▶ **Provided data**:

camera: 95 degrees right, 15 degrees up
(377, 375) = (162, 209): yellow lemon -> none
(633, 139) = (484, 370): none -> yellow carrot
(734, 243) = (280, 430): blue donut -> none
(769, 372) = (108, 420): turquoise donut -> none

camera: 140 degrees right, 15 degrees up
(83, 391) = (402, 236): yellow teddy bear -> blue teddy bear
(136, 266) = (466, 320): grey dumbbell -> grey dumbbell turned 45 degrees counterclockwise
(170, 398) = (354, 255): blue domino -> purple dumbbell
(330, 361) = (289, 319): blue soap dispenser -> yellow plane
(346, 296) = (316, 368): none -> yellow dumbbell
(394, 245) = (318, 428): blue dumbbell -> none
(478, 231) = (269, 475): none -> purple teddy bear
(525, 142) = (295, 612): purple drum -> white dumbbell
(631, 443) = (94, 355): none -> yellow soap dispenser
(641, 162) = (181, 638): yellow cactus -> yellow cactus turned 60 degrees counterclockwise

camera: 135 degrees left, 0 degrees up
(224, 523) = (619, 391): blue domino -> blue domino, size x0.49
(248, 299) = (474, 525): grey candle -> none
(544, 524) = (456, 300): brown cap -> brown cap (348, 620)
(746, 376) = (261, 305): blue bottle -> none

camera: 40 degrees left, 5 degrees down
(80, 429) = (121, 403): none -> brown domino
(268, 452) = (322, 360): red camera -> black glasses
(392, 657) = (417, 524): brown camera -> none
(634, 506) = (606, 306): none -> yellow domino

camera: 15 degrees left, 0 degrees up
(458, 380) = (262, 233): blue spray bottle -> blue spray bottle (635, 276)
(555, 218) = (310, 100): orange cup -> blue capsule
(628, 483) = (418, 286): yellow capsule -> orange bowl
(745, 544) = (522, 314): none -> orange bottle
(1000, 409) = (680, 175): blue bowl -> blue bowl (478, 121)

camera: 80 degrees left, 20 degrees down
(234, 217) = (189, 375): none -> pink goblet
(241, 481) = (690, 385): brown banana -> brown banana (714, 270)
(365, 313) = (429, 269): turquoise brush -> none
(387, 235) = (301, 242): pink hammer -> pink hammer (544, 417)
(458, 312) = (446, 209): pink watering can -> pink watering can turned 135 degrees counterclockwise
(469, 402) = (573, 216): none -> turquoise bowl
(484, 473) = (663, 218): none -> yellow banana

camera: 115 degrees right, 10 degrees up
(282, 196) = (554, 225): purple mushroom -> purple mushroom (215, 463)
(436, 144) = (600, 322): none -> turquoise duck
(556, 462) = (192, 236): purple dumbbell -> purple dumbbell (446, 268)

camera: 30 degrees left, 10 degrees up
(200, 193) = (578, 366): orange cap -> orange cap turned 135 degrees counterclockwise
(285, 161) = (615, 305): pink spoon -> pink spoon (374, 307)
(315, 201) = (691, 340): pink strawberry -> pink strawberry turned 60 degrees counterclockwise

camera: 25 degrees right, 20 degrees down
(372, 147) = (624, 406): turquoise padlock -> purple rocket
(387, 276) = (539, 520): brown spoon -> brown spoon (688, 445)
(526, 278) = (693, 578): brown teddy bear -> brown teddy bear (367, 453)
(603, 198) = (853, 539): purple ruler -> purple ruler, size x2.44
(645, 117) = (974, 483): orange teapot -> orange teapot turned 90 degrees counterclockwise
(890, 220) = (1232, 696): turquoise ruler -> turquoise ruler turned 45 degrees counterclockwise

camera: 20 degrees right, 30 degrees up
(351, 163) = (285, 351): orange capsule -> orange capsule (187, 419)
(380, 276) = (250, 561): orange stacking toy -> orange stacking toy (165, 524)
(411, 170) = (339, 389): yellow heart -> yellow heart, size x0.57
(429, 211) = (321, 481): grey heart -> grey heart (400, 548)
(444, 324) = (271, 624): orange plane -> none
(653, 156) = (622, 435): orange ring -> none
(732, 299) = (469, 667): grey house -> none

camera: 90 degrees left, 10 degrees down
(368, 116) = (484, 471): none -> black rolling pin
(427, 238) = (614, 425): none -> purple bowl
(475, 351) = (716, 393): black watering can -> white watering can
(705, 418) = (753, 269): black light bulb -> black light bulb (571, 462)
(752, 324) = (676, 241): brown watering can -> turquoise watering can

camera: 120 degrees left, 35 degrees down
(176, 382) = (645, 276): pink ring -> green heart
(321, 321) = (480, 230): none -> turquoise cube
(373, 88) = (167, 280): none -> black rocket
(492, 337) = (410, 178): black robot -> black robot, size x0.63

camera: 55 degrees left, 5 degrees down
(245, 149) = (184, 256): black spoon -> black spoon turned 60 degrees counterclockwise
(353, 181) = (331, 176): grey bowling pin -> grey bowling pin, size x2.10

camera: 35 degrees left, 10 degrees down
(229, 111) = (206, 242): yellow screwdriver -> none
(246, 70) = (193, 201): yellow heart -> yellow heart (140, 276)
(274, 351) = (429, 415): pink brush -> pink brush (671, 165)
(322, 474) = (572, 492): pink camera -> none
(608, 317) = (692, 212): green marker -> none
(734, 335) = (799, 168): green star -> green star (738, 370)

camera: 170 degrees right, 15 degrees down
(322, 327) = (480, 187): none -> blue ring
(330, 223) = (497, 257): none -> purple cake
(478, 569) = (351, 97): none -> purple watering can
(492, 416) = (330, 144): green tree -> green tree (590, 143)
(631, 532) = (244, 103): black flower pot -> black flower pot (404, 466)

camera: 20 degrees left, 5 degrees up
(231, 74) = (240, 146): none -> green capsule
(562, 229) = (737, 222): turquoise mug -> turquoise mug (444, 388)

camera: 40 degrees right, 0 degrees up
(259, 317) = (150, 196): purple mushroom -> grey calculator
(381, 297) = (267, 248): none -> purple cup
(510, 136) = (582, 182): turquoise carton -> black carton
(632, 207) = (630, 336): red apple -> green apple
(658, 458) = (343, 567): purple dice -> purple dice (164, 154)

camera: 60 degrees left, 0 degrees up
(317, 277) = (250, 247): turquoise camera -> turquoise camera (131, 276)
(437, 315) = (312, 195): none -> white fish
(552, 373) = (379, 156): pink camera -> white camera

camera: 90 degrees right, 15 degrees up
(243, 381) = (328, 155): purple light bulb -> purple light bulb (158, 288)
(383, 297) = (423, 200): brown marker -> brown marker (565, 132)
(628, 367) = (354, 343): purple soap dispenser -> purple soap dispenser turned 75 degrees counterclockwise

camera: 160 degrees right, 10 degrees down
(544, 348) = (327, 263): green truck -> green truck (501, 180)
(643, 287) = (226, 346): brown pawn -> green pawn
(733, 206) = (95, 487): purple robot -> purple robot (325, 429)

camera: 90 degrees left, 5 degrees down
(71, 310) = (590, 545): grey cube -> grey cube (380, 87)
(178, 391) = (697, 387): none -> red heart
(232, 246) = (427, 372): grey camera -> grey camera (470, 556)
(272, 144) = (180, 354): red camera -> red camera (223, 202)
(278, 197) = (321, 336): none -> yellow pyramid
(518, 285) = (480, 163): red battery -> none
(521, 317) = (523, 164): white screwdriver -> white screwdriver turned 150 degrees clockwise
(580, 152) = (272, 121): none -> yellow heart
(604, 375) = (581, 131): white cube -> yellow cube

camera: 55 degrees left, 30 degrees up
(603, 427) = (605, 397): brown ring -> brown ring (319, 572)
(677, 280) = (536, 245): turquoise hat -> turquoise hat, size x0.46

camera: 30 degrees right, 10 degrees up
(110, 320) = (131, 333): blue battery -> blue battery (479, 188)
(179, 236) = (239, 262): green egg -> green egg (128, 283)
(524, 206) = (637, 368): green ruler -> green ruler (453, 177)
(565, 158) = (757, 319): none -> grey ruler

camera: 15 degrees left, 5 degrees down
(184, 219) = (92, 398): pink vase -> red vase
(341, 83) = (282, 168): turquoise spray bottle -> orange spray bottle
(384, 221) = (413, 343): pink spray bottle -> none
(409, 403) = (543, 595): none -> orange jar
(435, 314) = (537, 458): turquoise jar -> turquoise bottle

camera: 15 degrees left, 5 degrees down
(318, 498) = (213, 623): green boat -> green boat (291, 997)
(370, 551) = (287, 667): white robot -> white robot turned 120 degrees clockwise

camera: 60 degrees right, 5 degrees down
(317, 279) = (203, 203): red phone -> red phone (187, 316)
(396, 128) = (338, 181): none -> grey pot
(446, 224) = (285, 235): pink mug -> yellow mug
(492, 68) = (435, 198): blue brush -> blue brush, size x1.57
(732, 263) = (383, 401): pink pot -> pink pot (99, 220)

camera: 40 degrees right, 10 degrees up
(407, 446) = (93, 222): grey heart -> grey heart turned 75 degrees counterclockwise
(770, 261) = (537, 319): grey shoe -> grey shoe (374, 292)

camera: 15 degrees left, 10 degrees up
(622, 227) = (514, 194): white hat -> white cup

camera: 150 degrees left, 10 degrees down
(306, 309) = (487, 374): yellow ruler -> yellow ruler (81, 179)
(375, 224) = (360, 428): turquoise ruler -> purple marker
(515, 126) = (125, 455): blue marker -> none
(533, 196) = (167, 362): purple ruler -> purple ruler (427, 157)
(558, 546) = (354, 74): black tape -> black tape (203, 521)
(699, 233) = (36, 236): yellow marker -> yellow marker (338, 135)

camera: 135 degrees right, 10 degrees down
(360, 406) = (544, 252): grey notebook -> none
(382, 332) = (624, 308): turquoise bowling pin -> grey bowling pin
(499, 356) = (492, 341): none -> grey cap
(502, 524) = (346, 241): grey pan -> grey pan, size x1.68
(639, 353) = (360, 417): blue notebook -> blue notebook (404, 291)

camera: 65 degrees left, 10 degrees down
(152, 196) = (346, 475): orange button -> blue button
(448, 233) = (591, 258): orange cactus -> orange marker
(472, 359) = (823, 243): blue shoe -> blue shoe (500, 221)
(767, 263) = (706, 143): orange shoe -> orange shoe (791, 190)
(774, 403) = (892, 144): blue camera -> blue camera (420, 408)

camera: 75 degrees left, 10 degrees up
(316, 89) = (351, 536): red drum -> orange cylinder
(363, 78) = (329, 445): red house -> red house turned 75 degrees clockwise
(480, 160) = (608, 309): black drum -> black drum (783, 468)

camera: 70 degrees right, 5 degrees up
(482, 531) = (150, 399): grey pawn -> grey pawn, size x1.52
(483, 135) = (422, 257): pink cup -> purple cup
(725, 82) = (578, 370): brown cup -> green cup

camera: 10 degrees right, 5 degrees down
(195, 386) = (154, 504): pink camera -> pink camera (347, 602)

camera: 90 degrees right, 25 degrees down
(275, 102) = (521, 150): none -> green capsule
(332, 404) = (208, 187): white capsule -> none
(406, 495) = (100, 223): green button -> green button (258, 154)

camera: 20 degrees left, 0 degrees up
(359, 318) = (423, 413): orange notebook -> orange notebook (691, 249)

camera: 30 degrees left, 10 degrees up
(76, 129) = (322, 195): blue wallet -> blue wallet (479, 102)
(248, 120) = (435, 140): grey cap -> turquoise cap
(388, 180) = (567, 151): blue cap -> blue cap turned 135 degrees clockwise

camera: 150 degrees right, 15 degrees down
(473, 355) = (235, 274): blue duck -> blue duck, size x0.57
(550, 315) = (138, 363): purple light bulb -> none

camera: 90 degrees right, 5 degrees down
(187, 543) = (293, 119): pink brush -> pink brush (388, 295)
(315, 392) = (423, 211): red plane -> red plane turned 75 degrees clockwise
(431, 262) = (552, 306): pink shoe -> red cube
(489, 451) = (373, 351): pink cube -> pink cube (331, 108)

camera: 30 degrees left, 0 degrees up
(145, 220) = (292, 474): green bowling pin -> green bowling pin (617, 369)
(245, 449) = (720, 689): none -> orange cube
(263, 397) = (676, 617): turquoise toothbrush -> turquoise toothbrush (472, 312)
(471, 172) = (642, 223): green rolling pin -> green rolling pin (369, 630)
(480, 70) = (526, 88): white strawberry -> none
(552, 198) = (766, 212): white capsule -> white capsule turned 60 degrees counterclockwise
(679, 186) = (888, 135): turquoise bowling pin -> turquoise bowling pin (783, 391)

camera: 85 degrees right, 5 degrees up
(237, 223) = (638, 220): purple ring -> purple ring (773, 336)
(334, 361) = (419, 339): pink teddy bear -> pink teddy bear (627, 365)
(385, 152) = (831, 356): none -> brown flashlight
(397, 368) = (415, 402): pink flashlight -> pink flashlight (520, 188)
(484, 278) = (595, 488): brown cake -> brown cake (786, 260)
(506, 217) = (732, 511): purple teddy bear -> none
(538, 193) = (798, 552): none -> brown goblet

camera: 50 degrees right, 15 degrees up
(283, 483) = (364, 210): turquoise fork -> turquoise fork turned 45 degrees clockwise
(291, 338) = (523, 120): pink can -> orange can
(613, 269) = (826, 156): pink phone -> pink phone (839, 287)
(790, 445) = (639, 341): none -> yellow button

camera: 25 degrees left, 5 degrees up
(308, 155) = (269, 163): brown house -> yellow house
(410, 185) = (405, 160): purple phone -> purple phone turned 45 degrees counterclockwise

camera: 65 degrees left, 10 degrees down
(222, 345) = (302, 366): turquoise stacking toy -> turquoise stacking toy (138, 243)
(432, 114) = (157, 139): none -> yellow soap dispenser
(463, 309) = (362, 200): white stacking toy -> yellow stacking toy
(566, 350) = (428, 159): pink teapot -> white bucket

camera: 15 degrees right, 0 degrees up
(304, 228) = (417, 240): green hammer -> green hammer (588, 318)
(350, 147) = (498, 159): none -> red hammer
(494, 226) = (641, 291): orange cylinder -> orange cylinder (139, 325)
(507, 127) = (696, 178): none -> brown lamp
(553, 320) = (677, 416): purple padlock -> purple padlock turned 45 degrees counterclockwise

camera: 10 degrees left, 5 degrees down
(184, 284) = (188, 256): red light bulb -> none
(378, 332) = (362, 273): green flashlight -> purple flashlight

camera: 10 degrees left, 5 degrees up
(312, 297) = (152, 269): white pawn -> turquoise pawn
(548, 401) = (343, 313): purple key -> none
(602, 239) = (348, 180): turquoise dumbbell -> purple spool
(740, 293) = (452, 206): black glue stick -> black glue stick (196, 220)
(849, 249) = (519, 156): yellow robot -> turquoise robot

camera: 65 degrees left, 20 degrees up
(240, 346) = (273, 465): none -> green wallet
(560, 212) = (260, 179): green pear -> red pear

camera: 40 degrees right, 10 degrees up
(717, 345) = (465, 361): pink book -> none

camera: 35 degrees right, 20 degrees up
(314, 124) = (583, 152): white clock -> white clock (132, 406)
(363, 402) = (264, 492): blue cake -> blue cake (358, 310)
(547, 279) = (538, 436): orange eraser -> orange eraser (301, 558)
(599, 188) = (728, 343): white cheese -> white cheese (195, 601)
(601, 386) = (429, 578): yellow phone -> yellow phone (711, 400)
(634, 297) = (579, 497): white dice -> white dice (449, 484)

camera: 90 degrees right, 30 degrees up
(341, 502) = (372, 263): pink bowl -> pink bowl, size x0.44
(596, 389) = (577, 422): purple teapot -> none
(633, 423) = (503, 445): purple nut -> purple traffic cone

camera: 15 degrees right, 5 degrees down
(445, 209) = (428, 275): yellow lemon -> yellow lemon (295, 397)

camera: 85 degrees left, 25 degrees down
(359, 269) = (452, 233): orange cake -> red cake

▶ **Work order**: From the entries above, copy every line where the word "bulb" shows up.

▶ **Answer for this exercise**:
(705, 418) = (753, 269): black light bulb -> black light bulb (571, 462)
(243, 381) = (328, 155): purple light bulb -> purple light bulb (158, 288)
(550, 315) = (138, 363): purple light bulb -> none
(184, 284) = (188, 256): red light bulb -> none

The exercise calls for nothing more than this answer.